== Exercise ==
Express every line of the records below as a JSON list of strings, one string per line, leaving out blank lines.

··· Excerpted data

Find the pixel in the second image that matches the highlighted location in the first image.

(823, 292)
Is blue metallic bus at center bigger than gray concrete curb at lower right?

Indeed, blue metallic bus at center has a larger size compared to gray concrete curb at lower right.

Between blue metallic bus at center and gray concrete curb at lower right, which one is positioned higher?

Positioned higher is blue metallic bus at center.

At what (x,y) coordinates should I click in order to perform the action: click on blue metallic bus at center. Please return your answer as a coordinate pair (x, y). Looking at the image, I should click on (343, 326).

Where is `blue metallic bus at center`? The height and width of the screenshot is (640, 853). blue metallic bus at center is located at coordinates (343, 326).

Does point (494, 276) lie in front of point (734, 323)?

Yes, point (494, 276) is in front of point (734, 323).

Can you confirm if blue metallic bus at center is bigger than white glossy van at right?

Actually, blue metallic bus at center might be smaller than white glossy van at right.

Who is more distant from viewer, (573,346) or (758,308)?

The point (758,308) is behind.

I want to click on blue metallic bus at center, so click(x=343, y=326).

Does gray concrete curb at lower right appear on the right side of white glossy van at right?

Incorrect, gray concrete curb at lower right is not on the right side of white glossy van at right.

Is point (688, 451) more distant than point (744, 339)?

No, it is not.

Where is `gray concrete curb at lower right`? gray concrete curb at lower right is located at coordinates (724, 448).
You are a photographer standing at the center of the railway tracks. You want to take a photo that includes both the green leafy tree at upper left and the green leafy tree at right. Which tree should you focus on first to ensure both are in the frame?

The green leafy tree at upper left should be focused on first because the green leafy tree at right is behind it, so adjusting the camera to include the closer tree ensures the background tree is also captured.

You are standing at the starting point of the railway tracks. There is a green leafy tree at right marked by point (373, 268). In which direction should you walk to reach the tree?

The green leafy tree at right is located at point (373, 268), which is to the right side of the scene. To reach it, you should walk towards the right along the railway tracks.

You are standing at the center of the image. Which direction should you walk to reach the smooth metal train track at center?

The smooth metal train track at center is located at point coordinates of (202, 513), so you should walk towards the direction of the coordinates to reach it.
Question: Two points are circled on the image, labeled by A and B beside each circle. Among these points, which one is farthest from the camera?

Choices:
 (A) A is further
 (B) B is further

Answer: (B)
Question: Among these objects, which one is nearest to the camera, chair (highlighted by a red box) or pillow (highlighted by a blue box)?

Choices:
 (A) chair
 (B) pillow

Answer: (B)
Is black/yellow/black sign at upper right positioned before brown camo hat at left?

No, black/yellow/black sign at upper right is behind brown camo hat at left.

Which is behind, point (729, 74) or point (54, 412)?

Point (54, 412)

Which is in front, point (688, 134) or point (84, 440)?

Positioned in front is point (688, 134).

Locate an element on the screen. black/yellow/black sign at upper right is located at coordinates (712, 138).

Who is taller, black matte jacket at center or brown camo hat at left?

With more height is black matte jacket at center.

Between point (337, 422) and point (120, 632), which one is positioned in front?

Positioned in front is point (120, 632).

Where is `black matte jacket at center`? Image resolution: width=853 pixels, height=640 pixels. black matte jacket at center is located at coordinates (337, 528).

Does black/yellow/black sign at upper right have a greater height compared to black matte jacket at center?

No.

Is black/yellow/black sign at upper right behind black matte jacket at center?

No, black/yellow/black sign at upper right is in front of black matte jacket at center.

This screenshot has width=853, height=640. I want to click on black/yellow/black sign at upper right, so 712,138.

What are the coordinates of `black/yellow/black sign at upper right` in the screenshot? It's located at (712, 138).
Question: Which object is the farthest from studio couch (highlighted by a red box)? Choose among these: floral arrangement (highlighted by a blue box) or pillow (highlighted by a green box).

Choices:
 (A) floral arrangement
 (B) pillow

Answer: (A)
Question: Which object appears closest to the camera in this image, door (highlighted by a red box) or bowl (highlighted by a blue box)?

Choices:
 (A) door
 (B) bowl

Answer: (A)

······

== Expected output ==
[
  "Find the pixel in the second image that matches the highlighted location in the first image.",
  "(823, 292)",
  "Is blue metallic bus at center bigger than gray concrete curb at lower right?",
  "Indeed, blue metallic bus at center has a larger size compared to gray concrete curb at lower right.",
  "Between blue metallic bus at center and gray concrete curb at lower right, which one is positioned higher?",
  "Positioned higher is blue metallic bus at center.",
  "At what (x,y) coordinates should I click in order to perform the action: click on blue metallic bus at center. Please return your answer as a coordinate pair (x, y). Looking at the image, I should click on (343, 326).",
  "Where is `blue metallic bus at center`? The height and width of the screenshot is (640, 853). blue metallic bus at center is located at coordinates (343, 326).",
  "Does point (494, 276) lie in front of point (734, 323)?",
  "Yes, point (494, 276) is in front of point (734, 323).",
  "Can you confirm if blue metallic bus at center is bigger than white glossy van at right?",
  "Actually, blue metallic bus at center might be smaller than white glossy van at right.",
  "Who is more distant from viewer, (573,346) or (758,308)?",
  "The point (758,308) is behind.",
  "I want to click on blue metallic bus at center, so click(x=343, y=326).",
  "Does gray concrete curb at lower right appear on the right side of white glossy van at right?",
  "Incorrect, gray concrete curb at lower right is not on the right side of white glossy van at right.",
  "Is point (688, 451) more distant than point (744, 339)?",
  "No, it is not.",
  "Where is `gray concrete curb at lower right`? gray concrete curb at lower right is located at coordinates (724, 448).",
  "You are a photographer standing at the center of the railway tracks. You want to take a photo that includes both the green leafy tree at upper left and the green leafy tree at right. Which tree should you focus on first to ensure both are in the frame?",
  "The green leafy tree at upper left should be focused on first because the green leafy tree at right is behind it, so adjusting the camera to include the closer tree ensures the background tree is also captured.",
  "You are standing at the starting point of the railway tracks. There is a green leafy tree at right marked by point (373, 268). In which direction should you walk to reach the tree?",
  "The green leafy tree at right is located at point (373, 268), which is to the right side of the scene. To reach it, you should walk towards the right along the railway tracks.",
  "You are standing at the center of the image. Which direction should you walk to reach the smooth metal train track at center?",
  "The smooth metal train track at center is located at point coordinates of (202, 513), so you should walk towards the direction of the coordinates to reach it.",
  "Question: Two points are circled on the image, labeled by A and B beside each circle. Among these points, which one is farthest from the camera?",
  "Choices:",
  " (A) A is further",
  " (B) B is further",
  "Answer: (B)",
  "Question: Among these objects, which one is nearest to the camera, chair (highlighted by a red box) or pillow (highlighted by a blue box)?",
  "Choices:",
  " (A) chair",
  " (B) pillow",
  "Answer: (B)",
  "Is black/yellow/black sign at upper right positioned before brown camo hat at left?",
  "No, black/yellow/black sign at upper right is behind brown camo hat at left.",
  "Which is behind, point (729, 74) or point (54, 412)?",
  "Point (54, 412)",
  "Which is in front, point (688, 134) or point (84, 440)?",
  "Positioned in front is point (688, 134).",
  "Locate an element on the screen. black/yellow/black sign at upper right is located at coordinates (712, 138).",
  "Who is taller, black matte jacket at center or brown camo hat at left?",
  "With more height is black matte jacket at center.",
  "Between point (337, 422) and point (120, 632), which one is positioned in front?",
  "Positioned in front is point (120, 632).",
  "Where is `black matte jacket at center`? Image resolution: width=853 pixels, height=640 pixels. black matte jacket at center is located at coordinates (337, 528).",
  "Does black/yellow/black sign at upper right have a greater height compared to black matte jacket at center?",
  "No.",
  "Is black/yellow/black sign at upper right behind black matte jacket at center?",
  "No, black/yellow/black sign at upper right is in front of black matte jacket at center.",
  "This screenshot has width=853, height=640. I want to click on black/yellow/black sign at upper right, so 712,138.",
  "What are the coordinates of `black/yellow/black sign at upper right` in the screenshot? It's located at (712, 138).",
  "Question: Which object is the farthest from studio couch (highlighted by a red box)? Choose among these: floral arrangement (highlighted by a blue box) or pillow (highlighted by a green box).",
  "Choices:",
  " (A) floral arrangement",
  " (B) pillow",
  "Answer: (A)",
  "Question: Which object appears closest to the camera in this image, door (highlighted by a red box) or bowl (highlighted by a blue box)?",
  "Choices:",
  " (A) door",
  " (B) bowl",
  "Answer: (A)"
]